• _Work to be completed_
Below is a block of records: output all of them exactly and leave out the pictures.

• _Data for processing_
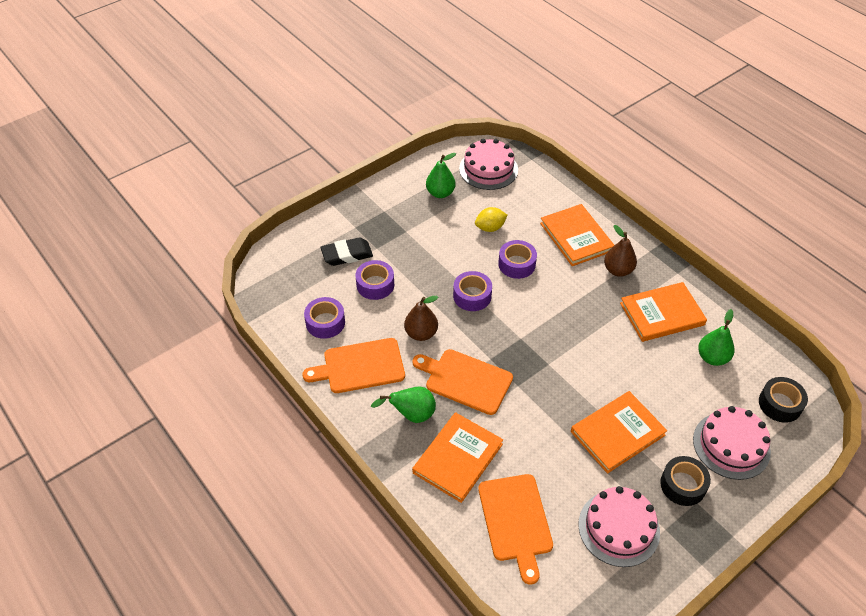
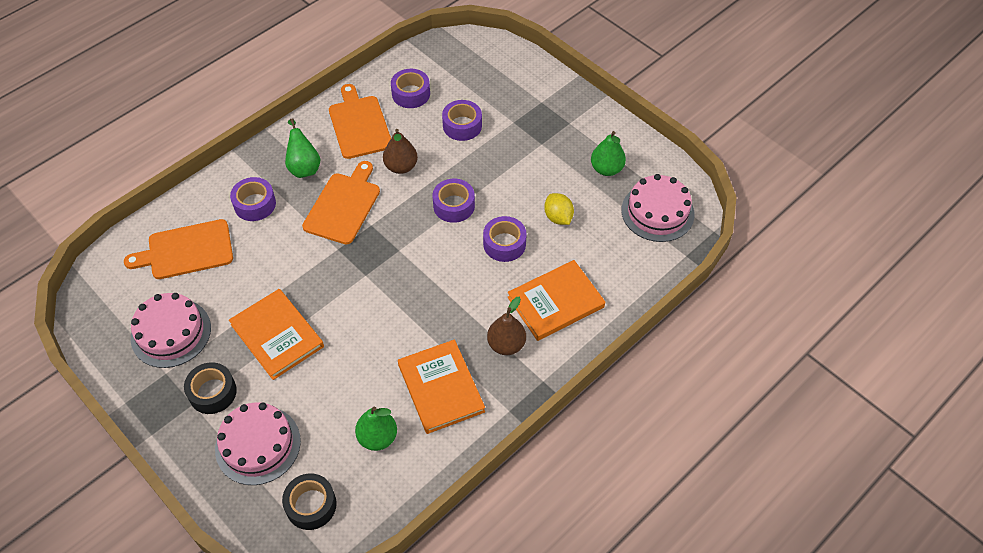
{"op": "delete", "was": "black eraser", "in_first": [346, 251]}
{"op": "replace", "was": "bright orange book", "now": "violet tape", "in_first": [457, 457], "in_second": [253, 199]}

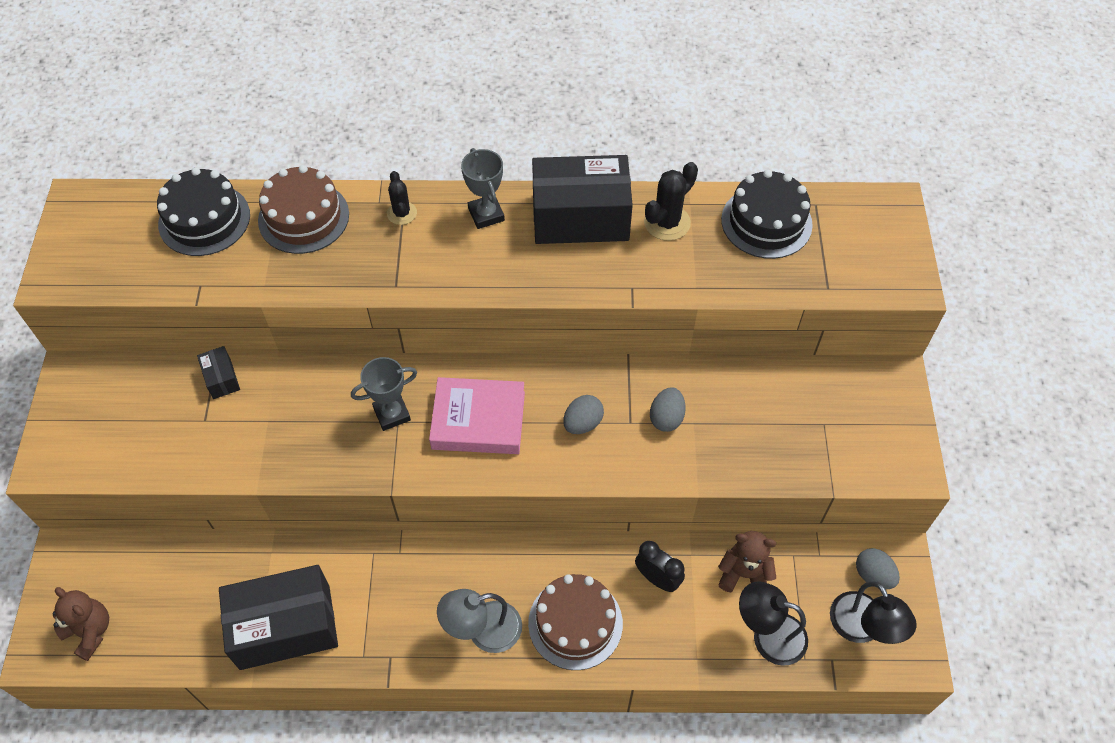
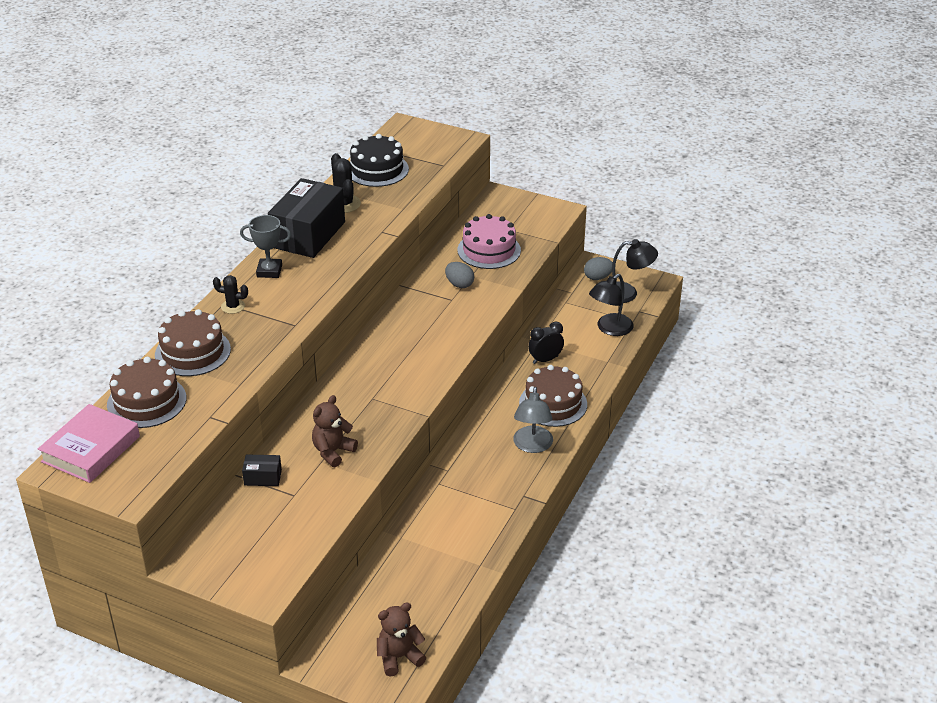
{"op": "recolor", "was": "black layer cake", "now": "russet layer cake", "in_first": [203, 211], "in_second": [146, 392]}
{"op": "delete", "was": "black package", "in_first": [278, 617]}
{"op": "delete", "was": "grey award cup", "in_first": [384, 394]}
{"op": "move", "was": "pink book", "in_first": [477, 415], "in_second": [89, 443]}
{"op": "delete", "was": "grey egg", "in_first": [583, 414]}
{"op": "move", "was": "russet teddy bear", "in_first": [747, 561], "in_second": [335, 431]}
{"op": "insert", "now": "pink layer cake", "in_second": [489, 241]}

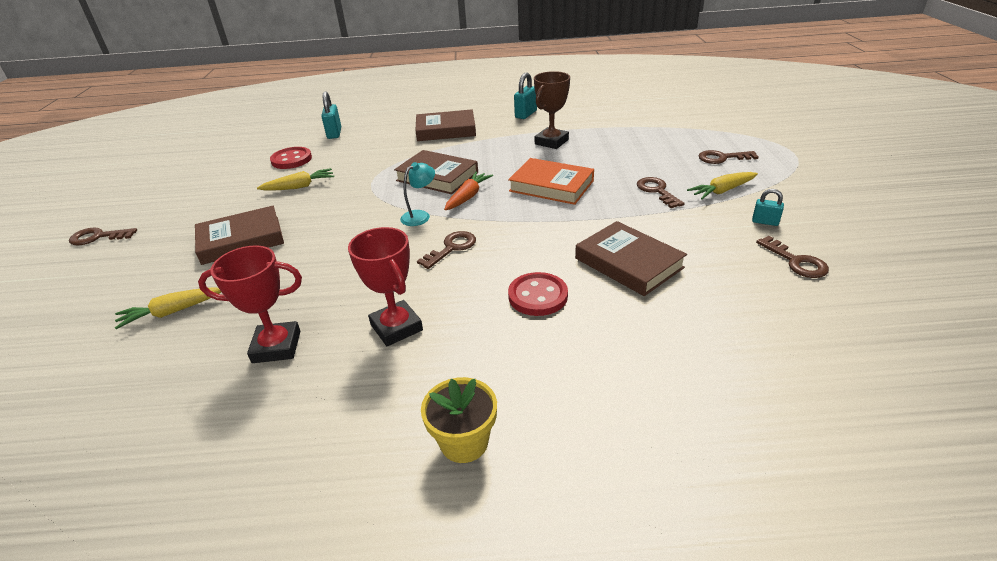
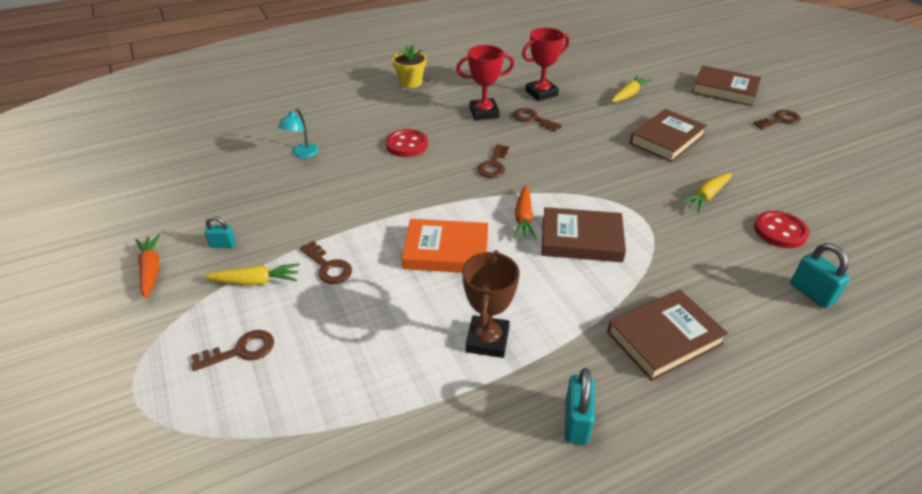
{"op": "rotate", "was": "red award cup", "in_first": [385, 286], "in_second": [485, 82], "clockwise": -45}
{"op": "move", "was": "teal reading lamp", "in_first": [417, 194], "in_second": [298, 133]}
{"op": "move", "was": "russet book", "in_first": [631, 258], "in_second": [726, 86]}
{"op": "rotate", "was": "golden toy carrot", "in_first": [722, 185], "in_second": [251, 274], "clockwise": 45}
{"op": "move", "was": "russet latchkey", "in_first": [792, 257], "in_second": [537, 120]}
{"op": "insert", "now": "bright orange toy carrot", "in_second": [148, 266]}

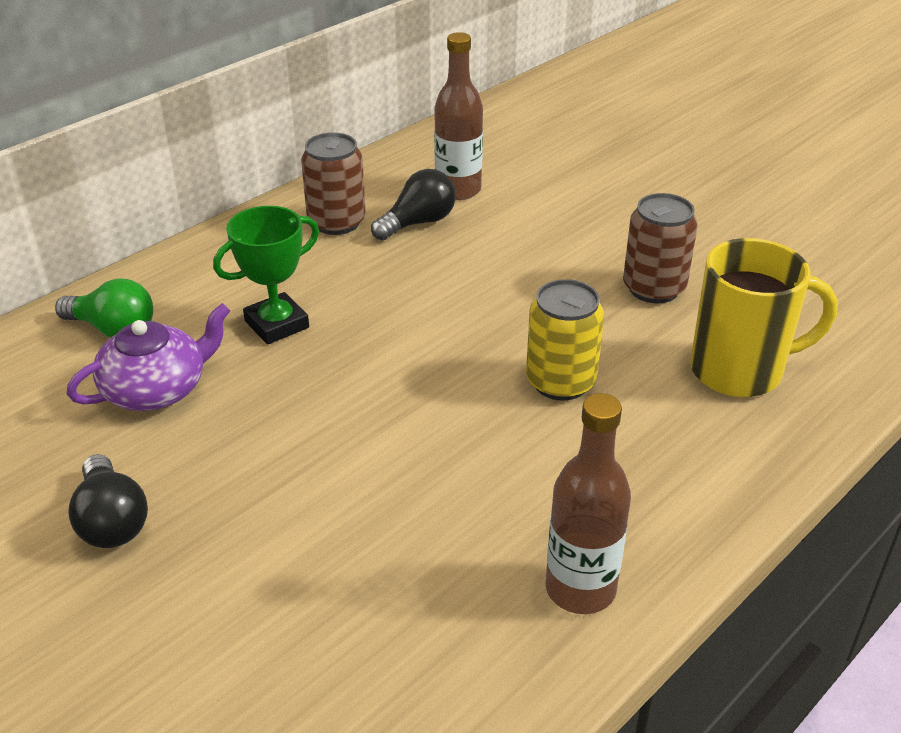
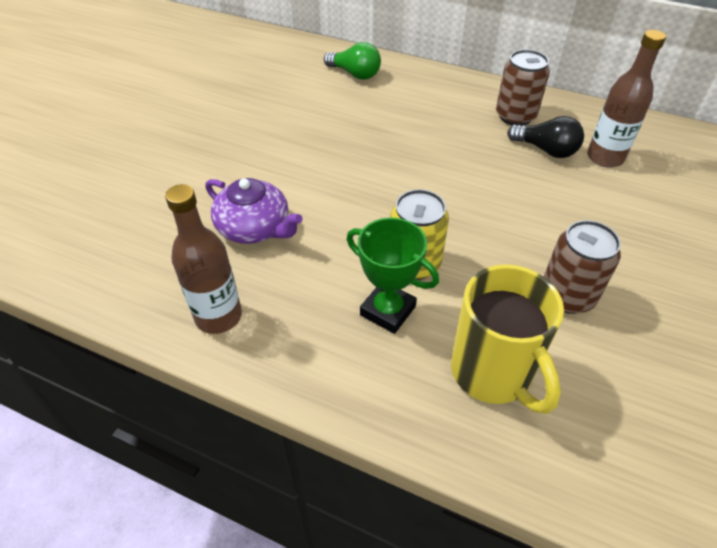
{"op": "rotate", "was": "leaf-green light bulb", "in_first": [104, 308], "in_second": [352, 61], "clockwise": -60}
{"op": "move", "was": "violet china teapot", "in_first": [148, 357], "in_second": [254, 211]}
{"op": "delete", "was": "black light bulb", "in_first": [108, 501]}
{"op": "move", "was": "leaf-green award cup", "in_first": [266, 275], "in_second": [393, 276]}

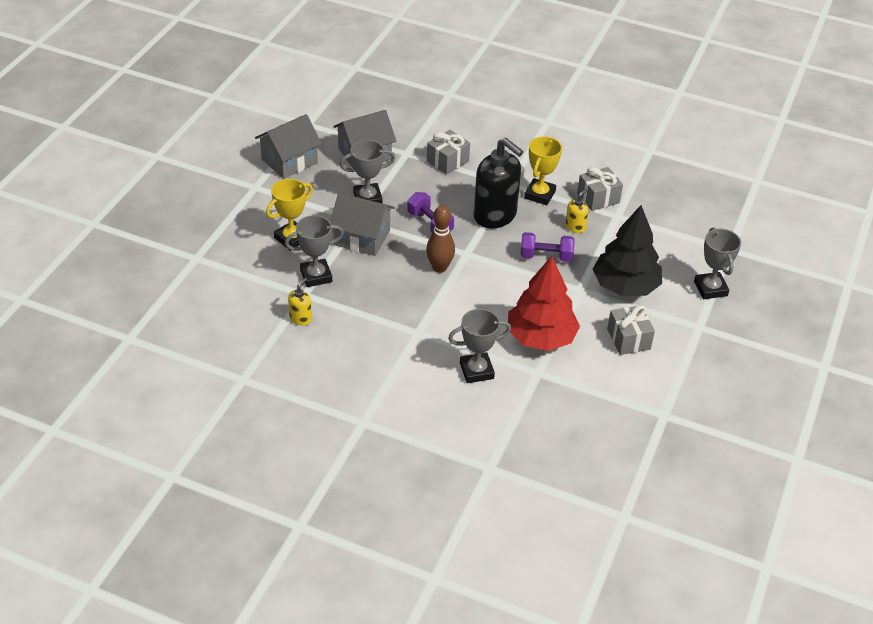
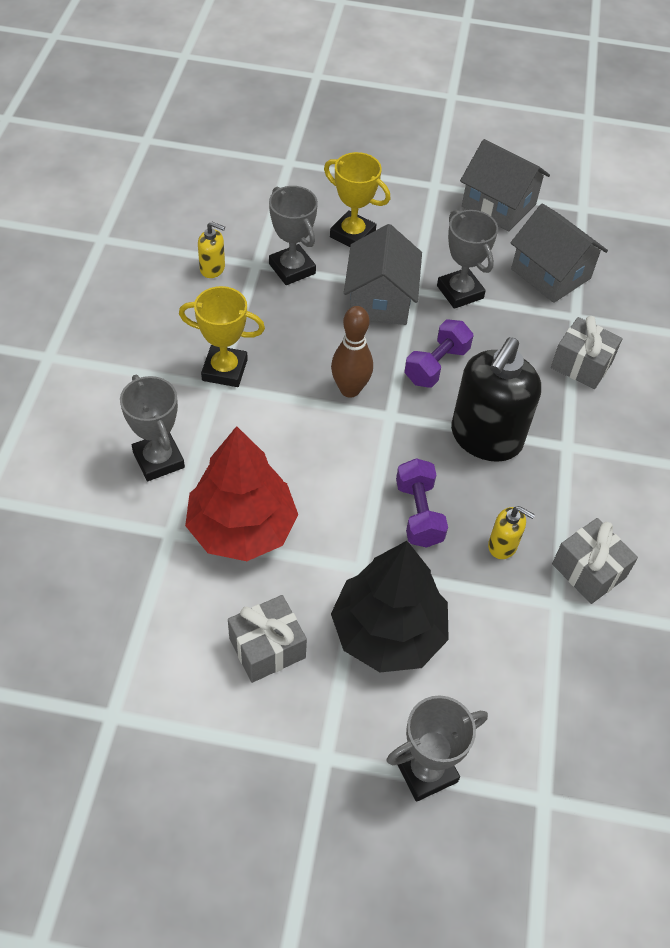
{"op": "move", "was": "golden award cup", "in_first": [543, 170], "in_second": [222, 336]}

• _Exercise answer_
{"op": "delete", "was": "black eraser", "in_first": [346, 251]}
{"op": "replace", "was": "bright orange book", "now": "violet tape", "in_first": [457, 457], "in_second": [253, 199]}

{"op": "recolor", "was": "black layer cake", "now": "russet layer cake", "in_first": [203, 211], "in_second": [146, 392]}
{"op": "delete", "was": "black package", "in_first": [278, 617]}
{"op": "delete", "was": "grey award cup", "in_first": [384, 394]}
{"op": "move", "was": "pink book", "in_first": [477, 415], "in_second": [89, 443]}
{"op": "delete", "was": "grey egg", "in_first": [583, 414]}
{"op": "move", "was": "russet teddy bear", "in_first": [747, 561], "in_second": [335, 431]}
{"op": "insert", "now": "pink layer cake", "in_second": [489, 241]}

{"op": "rotate", "was": "red award cup", "in_first": [385, 286], "in_second": [485, 82], "clockwise": -45}
{"op": "move", "was": "teal reading lamp", "in_first": [417, 194], "in_second": [298, 133]}
{"op": "move", "was": "russet book", "in_first": [631, 258], "in_second": [726, 86]}
{"op": "rotate", "was": "golden toy carrot", "in_first": [722, 185], "in_second": [251, 274], "clockwise": 45}
{"op": "move", "was": "russet latchkey", "in_first": [792, 257], "in_second": [537, 120]}
{"op": "insert", "now": "bright orange toy carrot", "in_second": [148, 266]}

{"op": "rotate", "was": "leaf-green light bulb", "in_first": [104, 308], "in_second": [352, 61], "clockwise": -60}
{"op": "move", "was": "violet china teapot", "in_first": [148, 357], "in_second": [254, 211]}
{"op": "delete", "was": "black light bulb", "in_first": [108, 501]}
{"op": "move", "was": "leaf-green award cup", "in_first": [266, 275], "in_second": [393, 276]}

{"op": "move", "was": "golden award cup", "in_first": [543, 170], "in_second": [222, 336]}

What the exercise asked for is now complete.